(Saved data entries)
--

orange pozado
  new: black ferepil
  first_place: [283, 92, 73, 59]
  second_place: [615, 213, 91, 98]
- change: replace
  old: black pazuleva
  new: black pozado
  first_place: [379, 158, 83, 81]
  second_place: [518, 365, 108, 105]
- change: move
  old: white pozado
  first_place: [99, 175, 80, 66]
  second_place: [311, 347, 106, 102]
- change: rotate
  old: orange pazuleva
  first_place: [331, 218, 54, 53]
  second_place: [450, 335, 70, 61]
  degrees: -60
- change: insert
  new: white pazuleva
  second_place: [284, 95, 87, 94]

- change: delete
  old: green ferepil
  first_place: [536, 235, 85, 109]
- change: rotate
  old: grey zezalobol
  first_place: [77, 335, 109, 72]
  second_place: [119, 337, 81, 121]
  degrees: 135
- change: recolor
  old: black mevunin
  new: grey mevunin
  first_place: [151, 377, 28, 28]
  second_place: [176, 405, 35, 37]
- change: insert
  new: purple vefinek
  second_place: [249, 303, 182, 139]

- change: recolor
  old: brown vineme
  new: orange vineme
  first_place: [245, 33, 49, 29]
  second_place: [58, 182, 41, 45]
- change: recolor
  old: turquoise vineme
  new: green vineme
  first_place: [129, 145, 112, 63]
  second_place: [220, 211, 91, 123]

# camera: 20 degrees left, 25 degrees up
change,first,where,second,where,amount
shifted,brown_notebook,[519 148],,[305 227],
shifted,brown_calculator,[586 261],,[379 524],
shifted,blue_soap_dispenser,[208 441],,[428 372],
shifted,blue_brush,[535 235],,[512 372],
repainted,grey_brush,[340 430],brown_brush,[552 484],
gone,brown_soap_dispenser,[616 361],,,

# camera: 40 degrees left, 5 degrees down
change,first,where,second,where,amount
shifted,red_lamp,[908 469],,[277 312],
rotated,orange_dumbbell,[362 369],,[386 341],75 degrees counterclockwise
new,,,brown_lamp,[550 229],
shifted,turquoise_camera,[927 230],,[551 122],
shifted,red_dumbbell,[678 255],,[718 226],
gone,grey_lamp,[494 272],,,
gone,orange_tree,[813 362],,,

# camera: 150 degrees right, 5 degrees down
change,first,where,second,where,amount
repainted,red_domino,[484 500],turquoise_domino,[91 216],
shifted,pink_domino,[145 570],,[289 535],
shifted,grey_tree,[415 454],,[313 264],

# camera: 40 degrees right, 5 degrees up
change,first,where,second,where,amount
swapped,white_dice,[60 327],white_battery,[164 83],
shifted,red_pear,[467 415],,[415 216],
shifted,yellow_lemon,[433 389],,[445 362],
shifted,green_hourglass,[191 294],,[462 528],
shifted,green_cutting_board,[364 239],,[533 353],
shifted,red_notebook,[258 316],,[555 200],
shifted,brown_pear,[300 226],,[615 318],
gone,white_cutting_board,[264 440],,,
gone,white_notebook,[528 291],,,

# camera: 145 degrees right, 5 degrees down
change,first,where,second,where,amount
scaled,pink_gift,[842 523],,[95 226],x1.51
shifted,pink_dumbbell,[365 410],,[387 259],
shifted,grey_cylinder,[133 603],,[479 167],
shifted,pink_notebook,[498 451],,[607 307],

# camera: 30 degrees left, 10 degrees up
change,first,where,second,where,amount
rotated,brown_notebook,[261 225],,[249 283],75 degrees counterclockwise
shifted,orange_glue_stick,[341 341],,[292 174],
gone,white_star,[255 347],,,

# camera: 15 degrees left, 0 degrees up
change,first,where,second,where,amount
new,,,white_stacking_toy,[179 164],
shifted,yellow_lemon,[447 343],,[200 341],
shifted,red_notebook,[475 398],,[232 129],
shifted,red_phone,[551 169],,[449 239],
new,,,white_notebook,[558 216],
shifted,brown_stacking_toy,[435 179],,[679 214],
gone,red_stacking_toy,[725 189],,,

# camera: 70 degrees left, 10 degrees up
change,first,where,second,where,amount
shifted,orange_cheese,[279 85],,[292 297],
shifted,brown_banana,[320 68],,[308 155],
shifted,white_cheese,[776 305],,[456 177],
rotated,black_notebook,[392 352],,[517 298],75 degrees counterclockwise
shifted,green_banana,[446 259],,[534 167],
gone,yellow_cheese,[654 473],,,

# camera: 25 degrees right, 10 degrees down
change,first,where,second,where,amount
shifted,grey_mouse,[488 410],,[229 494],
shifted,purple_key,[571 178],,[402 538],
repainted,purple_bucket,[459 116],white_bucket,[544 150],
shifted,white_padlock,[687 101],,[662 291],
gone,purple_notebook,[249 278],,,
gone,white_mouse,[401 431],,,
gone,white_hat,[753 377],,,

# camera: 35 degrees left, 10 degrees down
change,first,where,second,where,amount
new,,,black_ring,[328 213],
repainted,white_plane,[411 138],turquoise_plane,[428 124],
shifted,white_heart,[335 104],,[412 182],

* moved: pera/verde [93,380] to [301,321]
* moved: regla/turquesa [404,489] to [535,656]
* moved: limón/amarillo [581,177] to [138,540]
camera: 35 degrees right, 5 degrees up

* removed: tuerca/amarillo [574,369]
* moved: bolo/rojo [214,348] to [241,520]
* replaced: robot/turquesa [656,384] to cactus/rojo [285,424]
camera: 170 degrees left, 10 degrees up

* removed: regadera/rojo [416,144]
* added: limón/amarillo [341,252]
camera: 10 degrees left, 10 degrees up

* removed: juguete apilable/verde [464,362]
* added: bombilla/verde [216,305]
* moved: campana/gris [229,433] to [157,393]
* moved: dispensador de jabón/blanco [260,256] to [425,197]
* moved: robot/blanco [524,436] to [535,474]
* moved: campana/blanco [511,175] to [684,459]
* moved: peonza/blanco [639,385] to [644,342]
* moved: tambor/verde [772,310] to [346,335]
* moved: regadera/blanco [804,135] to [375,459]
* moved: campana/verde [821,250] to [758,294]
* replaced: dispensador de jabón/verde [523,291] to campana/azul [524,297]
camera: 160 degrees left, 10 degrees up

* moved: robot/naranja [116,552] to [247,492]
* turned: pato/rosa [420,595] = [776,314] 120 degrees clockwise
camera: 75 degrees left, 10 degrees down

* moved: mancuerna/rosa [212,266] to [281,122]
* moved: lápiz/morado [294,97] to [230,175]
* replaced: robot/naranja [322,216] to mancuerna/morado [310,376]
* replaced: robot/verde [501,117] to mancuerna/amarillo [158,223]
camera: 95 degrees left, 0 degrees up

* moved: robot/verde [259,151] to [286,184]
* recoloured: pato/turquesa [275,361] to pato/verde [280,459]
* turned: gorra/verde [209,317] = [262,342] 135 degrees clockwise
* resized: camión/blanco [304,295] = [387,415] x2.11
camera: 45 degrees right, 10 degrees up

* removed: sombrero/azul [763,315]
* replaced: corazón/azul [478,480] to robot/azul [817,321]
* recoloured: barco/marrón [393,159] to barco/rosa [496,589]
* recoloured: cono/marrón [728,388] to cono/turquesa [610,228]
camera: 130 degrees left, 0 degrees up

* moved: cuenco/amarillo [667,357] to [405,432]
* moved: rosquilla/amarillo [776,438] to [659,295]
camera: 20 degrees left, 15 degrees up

--

WORK TASK >>
When you answer, output each line of the data exactly as given, from its first line up to and including the one with "old: green ferepil".

SOLUTION TO THE EXERCISE >>
orange pozado
  new: black ferepil
  first_place: [283, 92, 73, 59]
  second_place: [615, 213, 91, 98]
- change: replace
  old: black pazuleva
  new: black pozado
  first_place: [379, 158, 83, 81]
  second_place: [518, 365, 108, 105]
- change: move
  old: white pozado
  first_place: [99, 175, 80, 66]
  second_place: [311, 347, 106, 102]
- change: rotate
  old: orange pazuleva
  first_place: [331, 218, 54, 53]
  second_place: [450, 335, 70, 61]
  degrees: -60
- change: insert
  new: white pazuleva
  second_place: [284, 95, 87, 94]

- change: delete
  old: green ferepil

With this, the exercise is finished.